> _What the task requires_
A word-for-word reproduction of the data below is needed, with no pictures in it.

=======

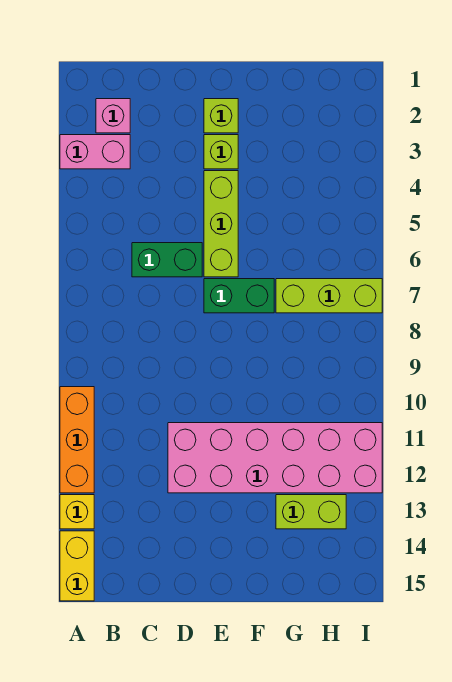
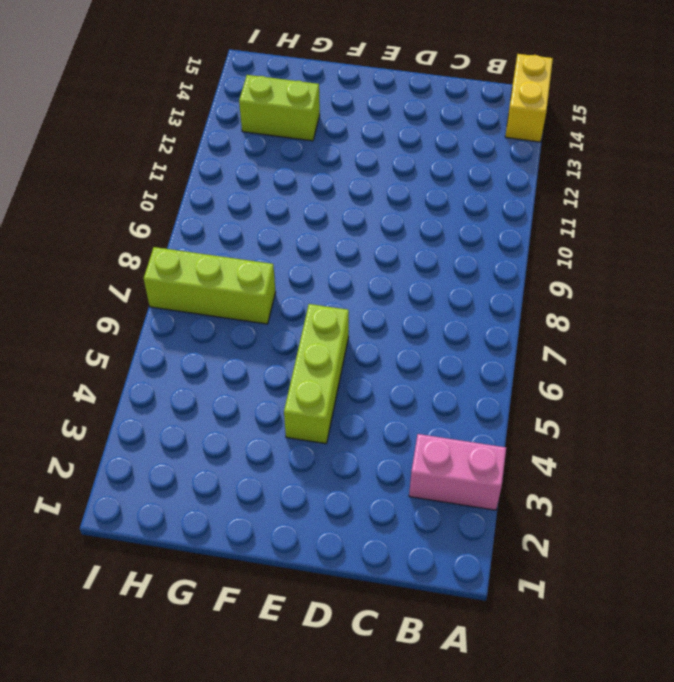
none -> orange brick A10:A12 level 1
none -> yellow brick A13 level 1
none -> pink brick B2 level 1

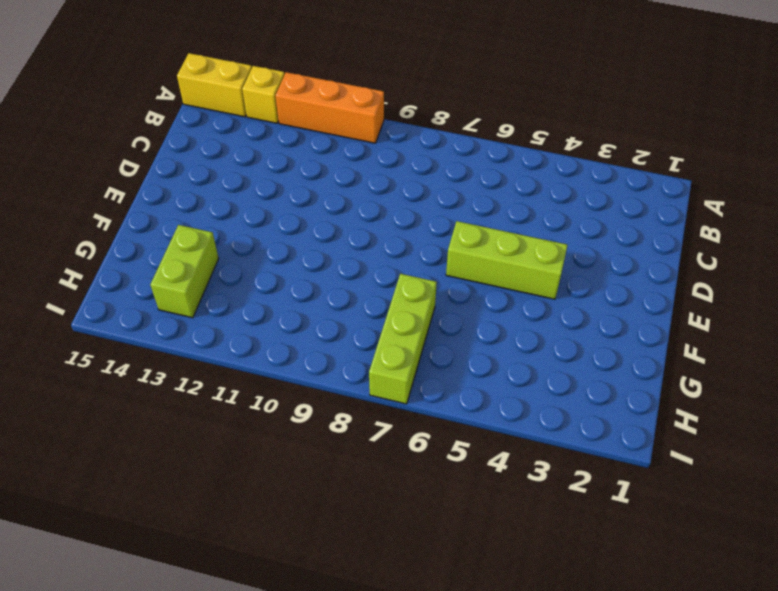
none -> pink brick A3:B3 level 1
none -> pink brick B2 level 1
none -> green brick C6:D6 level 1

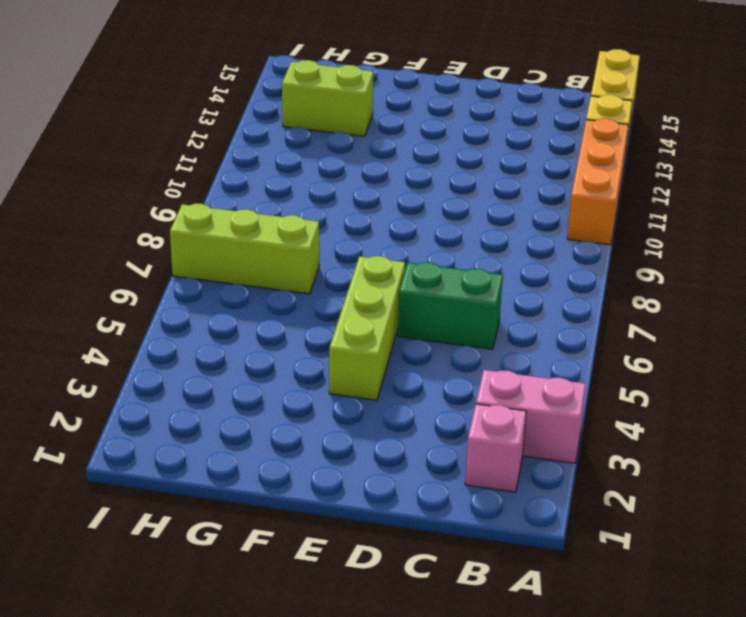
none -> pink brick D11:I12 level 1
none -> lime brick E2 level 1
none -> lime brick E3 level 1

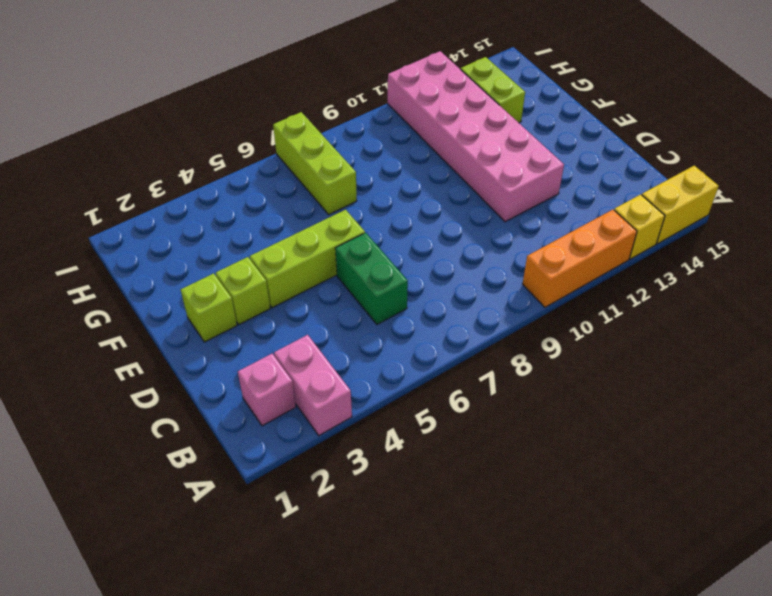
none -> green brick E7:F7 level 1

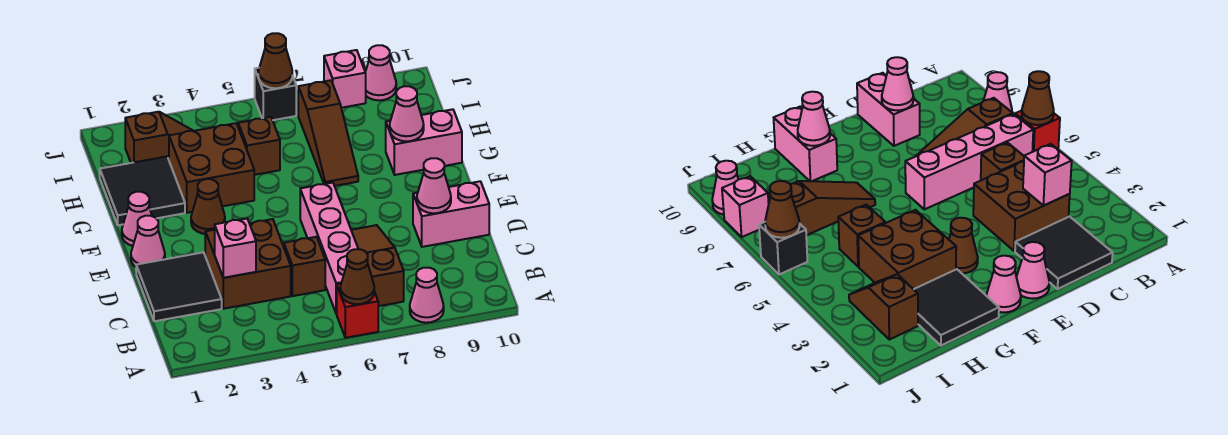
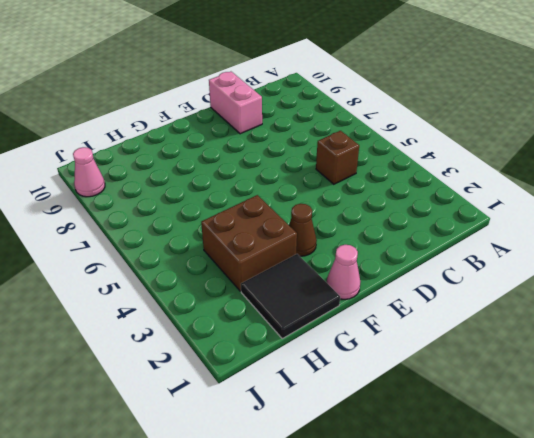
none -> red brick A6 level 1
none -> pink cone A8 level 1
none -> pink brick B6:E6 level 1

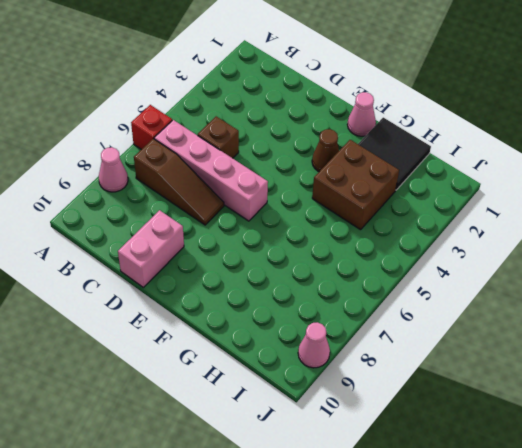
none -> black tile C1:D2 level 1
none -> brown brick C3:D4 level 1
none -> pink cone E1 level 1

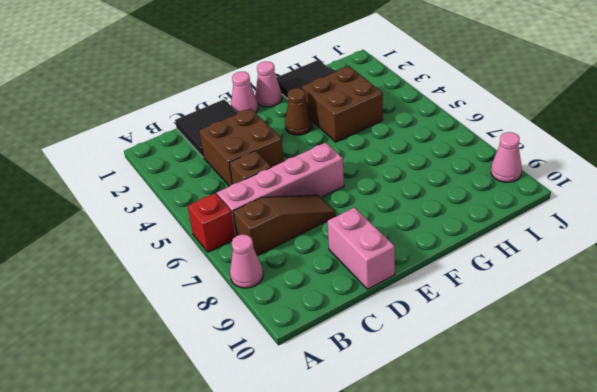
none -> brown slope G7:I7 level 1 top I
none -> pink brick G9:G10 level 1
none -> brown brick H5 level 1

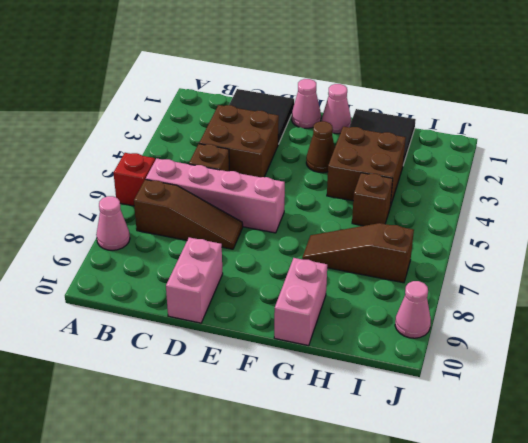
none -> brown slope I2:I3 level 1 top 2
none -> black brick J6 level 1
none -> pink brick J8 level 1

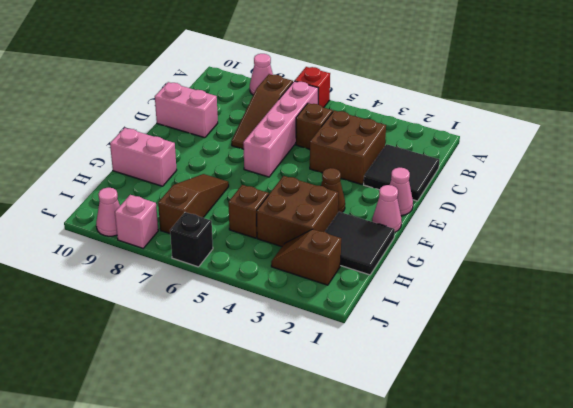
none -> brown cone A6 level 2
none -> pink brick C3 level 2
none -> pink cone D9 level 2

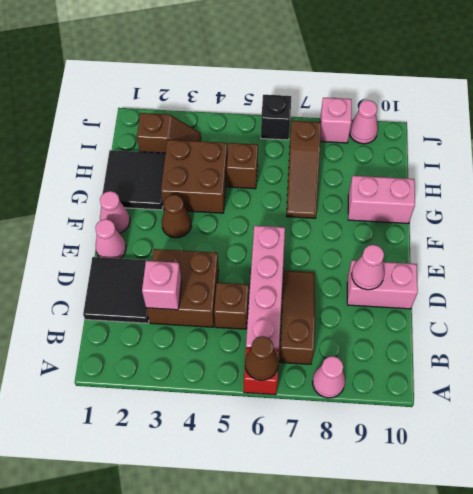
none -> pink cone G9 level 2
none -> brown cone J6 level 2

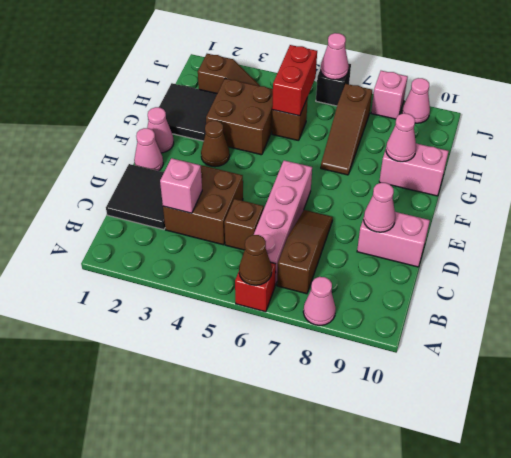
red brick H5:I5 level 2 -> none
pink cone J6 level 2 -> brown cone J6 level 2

=======

> _Exercise answer_
none -> orange brick A10:A12 level 1
none -> yellow brick A13 level 1
none -> pink brick B2 level 1

none -> pink brick A3:B3 level 1
none -> pink brick B2 level 1
none -> green brick C6:D6 level 1

none -> pink brick D11:I12 level 1
none -> lime brick E2 level 1
none -> lime brick E3 level 1

none -> green brick E7:F7 level 1

none -> red brick A6 level 1
none -> pink cone A8 level 1
none -> pink brick B6:E6 level 1

none -> black tile C1:D2 level 1
none -> brown brick C3:D4 level 1
none -> pink cone E1 level 1

none -> brown slope G7:I7 level 1 top I
none -> pink brick G9:G10 level 1
none -> brown brick H5 level 1

none -> brown slope I2:I3 level 1 top 2
none -> black brick J6 level 1
none -> pink brick J8 level 1

none -> brown cone A6 level 2
none -> pink brick C3 level 2
none -> pink cone D9 level 2

none -> pink cone G9 level 2
none -> brown cone J6 level 2

red brick H5:I5 level 2 -> none
pink cone J6 level 2 -> brown cone J6 level 2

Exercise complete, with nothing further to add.